Records to use:
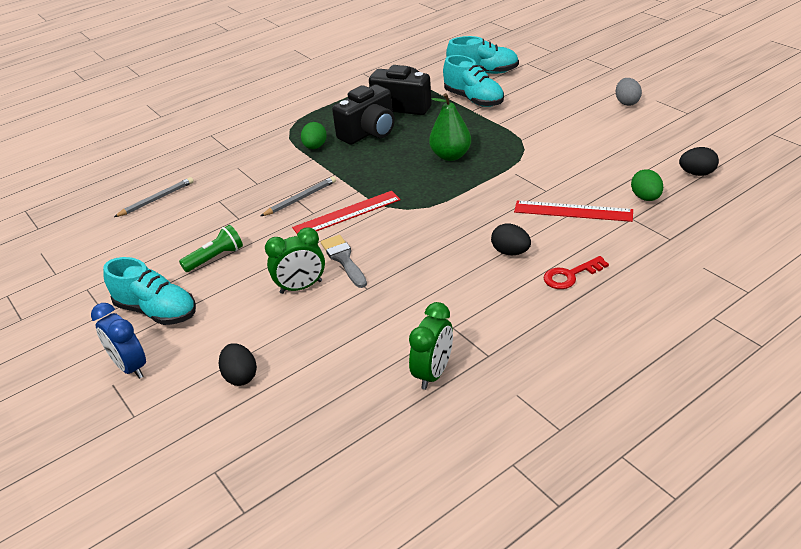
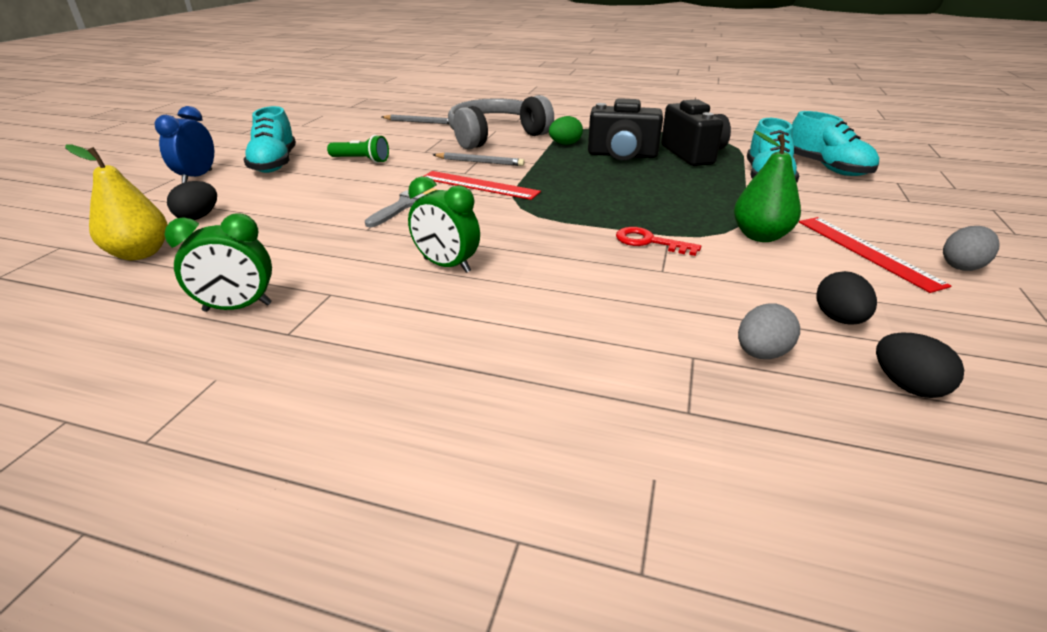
camera: 50 degrees right, 5 degrees down
(252, 172) = (495, 136): none -> grey headphones
(285, 418) = (140, 253): none -> yellow pear
(301, 287) = (345, 201): green clock -> green clock (446, 265)
(450, 156) = (644, 199): green pear -> green pear (760, 236)
(510, 252) = (506, 286): black egg -> black egg (838, 319)
(570, 275) = (499, 344): red key -> red key (649, 242)
(573, 211) = (644, 302): red ruler -> red ruler (866, 251)
(645, 198) = (761, 353): green egg -> grey egg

Instructions for the task: With the pictures removed, repeat the listing above exactly as it stands.

Problem solution:
camera: 50 degrees right, 5 degrees down
(252, 172) = (495, 136): none -> grey headphones
(285, 418) = (140, 253): none -> yellow pear
(301, 287) = (345, 201): green clock -> green clock (446, 265)
(450, 156) = (644, 199): green pear -> green pear (760, 236)
(510, 252) = (506, 286): black egg -> black egg (838, 319)
(570, 275) = (499, 344): red key -> red key (649, 242)
(573, 211) = (644, 302): red ruler -> red ruler (866, 251)
(645, 198) = (761, 353): green egg -> grey egg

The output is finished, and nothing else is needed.